Content revision data
------------------------------------

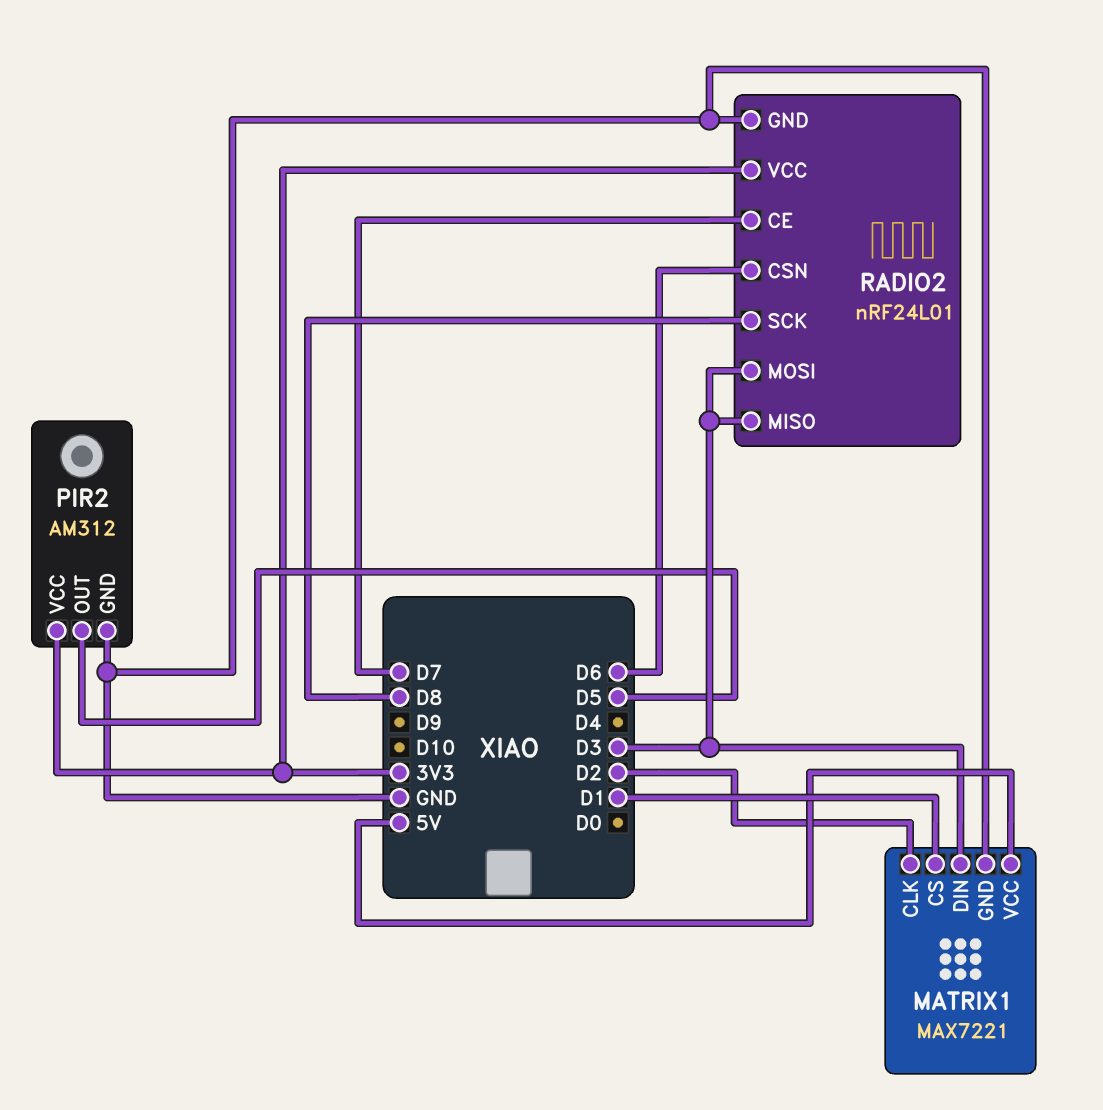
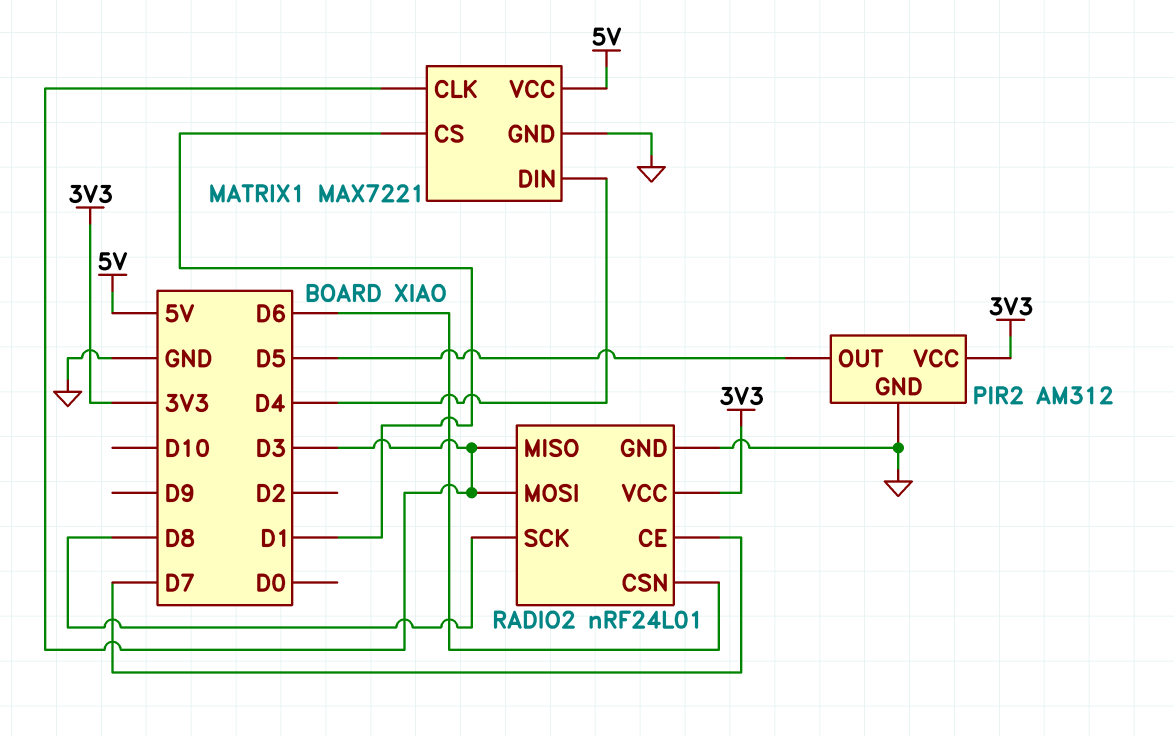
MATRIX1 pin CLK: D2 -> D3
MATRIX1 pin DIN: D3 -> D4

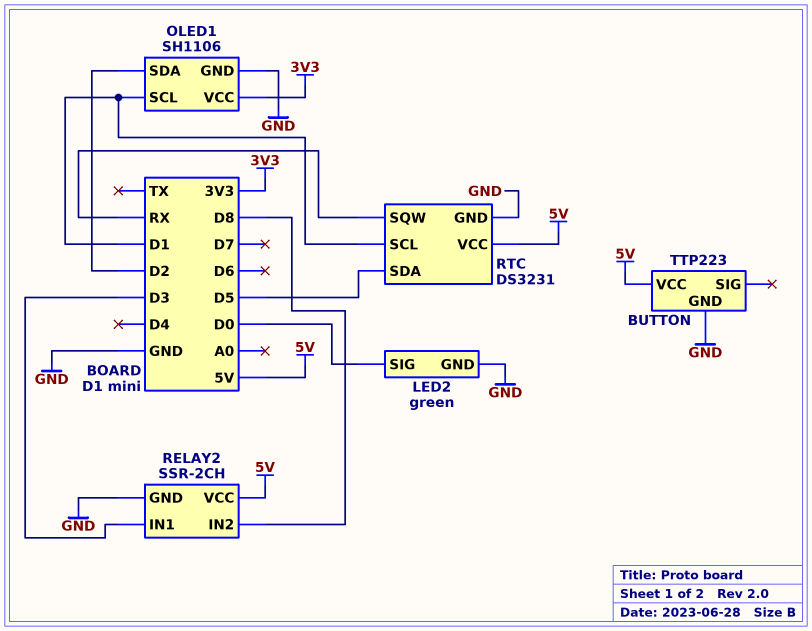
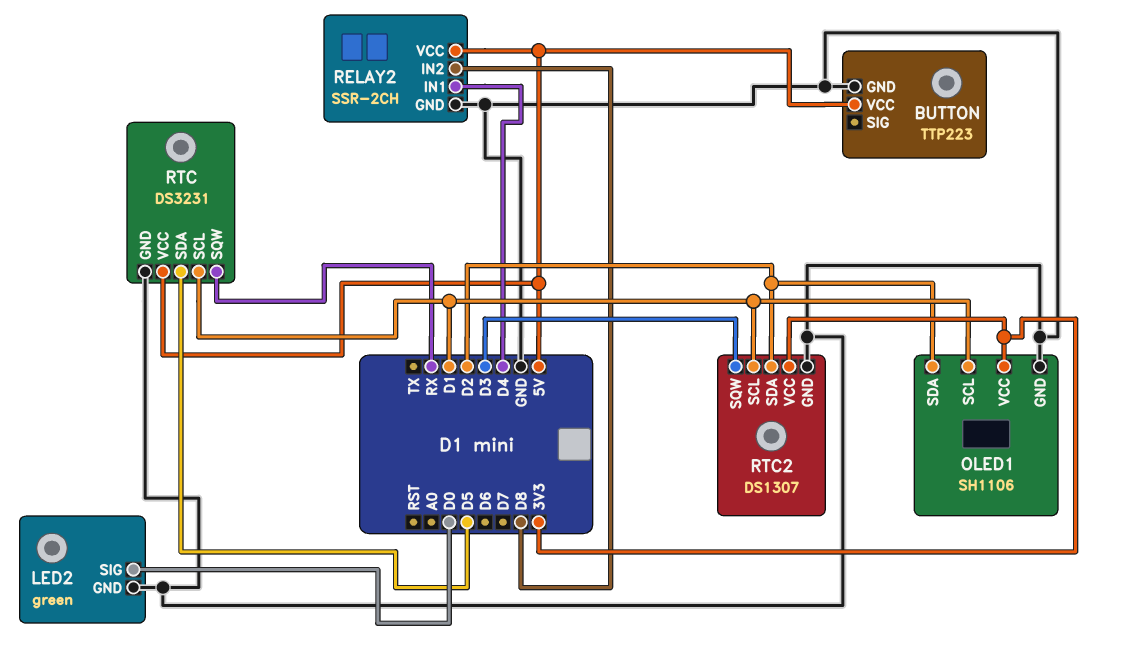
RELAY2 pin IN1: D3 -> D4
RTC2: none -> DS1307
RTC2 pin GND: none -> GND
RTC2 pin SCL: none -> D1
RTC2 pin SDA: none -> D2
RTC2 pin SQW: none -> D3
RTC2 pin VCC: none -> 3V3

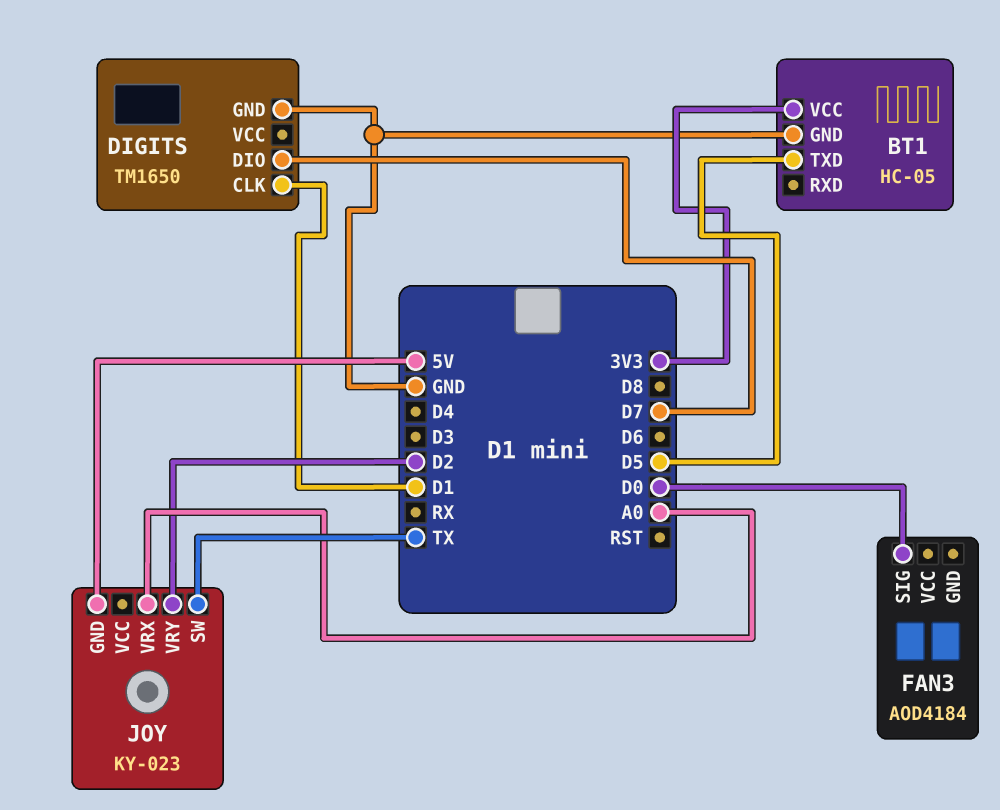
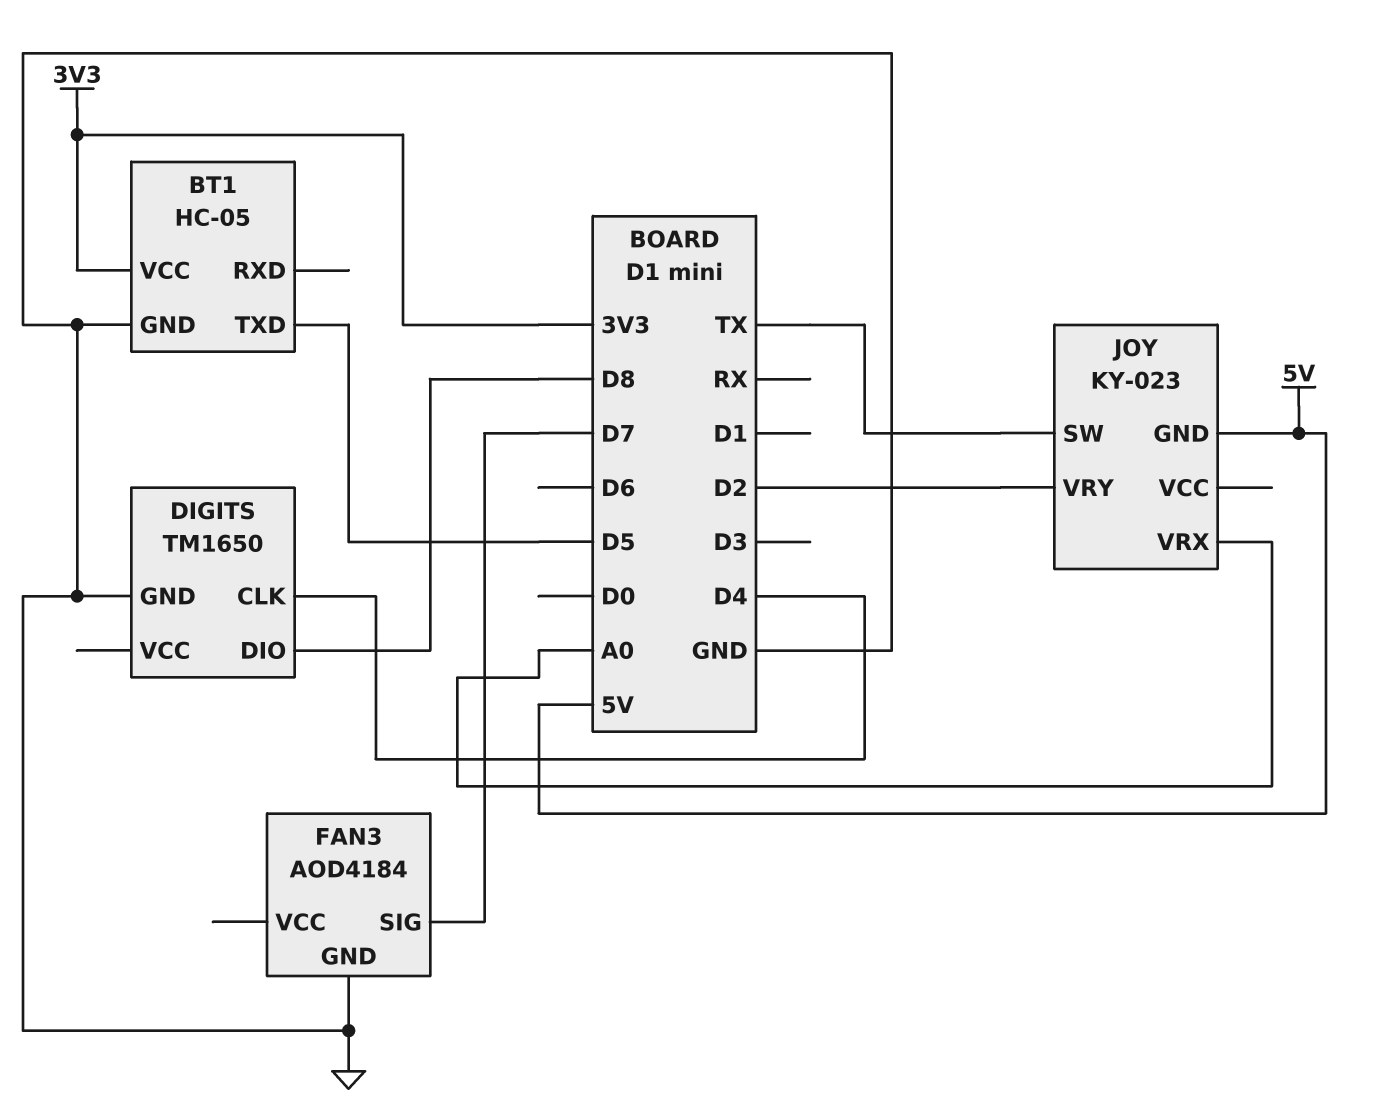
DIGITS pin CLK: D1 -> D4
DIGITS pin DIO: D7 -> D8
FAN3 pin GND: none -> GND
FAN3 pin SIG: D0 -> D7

------------------------------------

ACTIVITY:
The answer must be an exact copy of the lines from the one that holds "RELAY2 pin IN1: D3 -> D4" through the end of the data, both included, with no pictures.

OUTPUT FOR THIS TASK:
RELAY2 pin IN1: D3 -> D4
RTC2: none -> DS1307
RTC2 pin GND: none -> GND
RTC2 pin SCL: none -> D1
RTC2 pin SDA: none -> D2
RTC2 pin SQW: none -> D3
RTC2 pin VCC: none -> 3V3

DIGITS pin CLK: D1 -> D4
DIGITS pin DIO: D7 -> D8
FAN3 pin GND: none -> GND
FAN3 pin SIG: D0 -> D7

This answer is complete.